» TASK DIRECTIONS: Find the word "white" in the data below and copy each line that holds it.

» DATASET EXCERPTS:
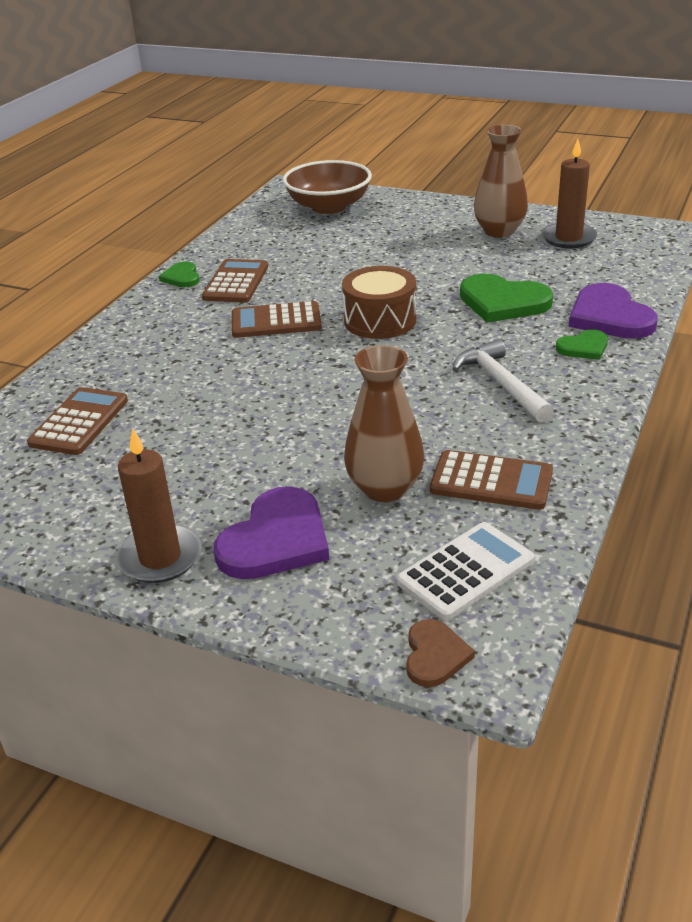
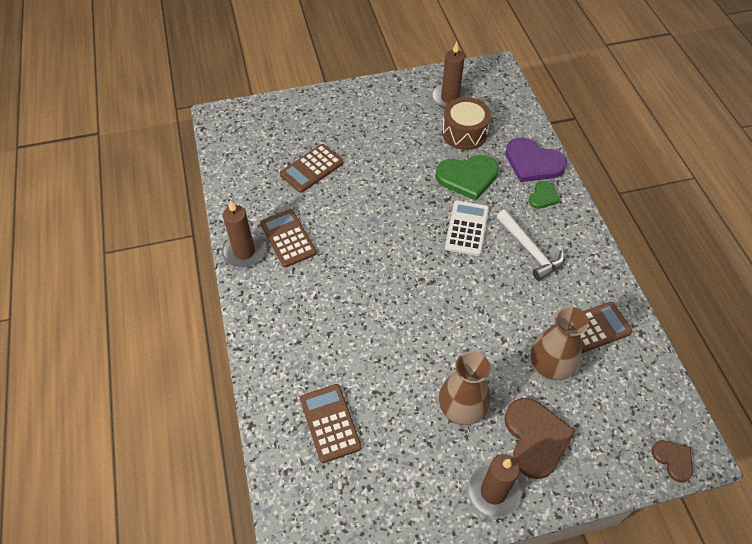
camera: 40 degrees left, 20 degrees up
green heart [159,261,200,287] -> brown candle [222,200,266,268]
purple heart [214,486,329,579] -> brown heart [505,398,576,479]
brown calculator [232,301,322,338] -> brown calculator moved to [280,144,344,193]
brown bowl [283,160,372,214] -> none
brown drum [342,266,416,339] -> brown drum moved to [442,97,491,150]
white calculator [397,522,535,620] -> white calculator moved to [445,200,489,256]
white hammer [452,339,554,422] -> white hammer turned 150 degrees counterclockwise [496,210,564,281]
brown vase [474,125,528,238] -> brown vase moved to [439,351,490,425]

» WRITTEN RESPONSE:
white calculator [397,522,535,620] -> white calculator moved to [445,200,489,256]
white hammer [452,339,554,422] -> white hammer turned 150 degrees counterclockwise [496,210,564,281]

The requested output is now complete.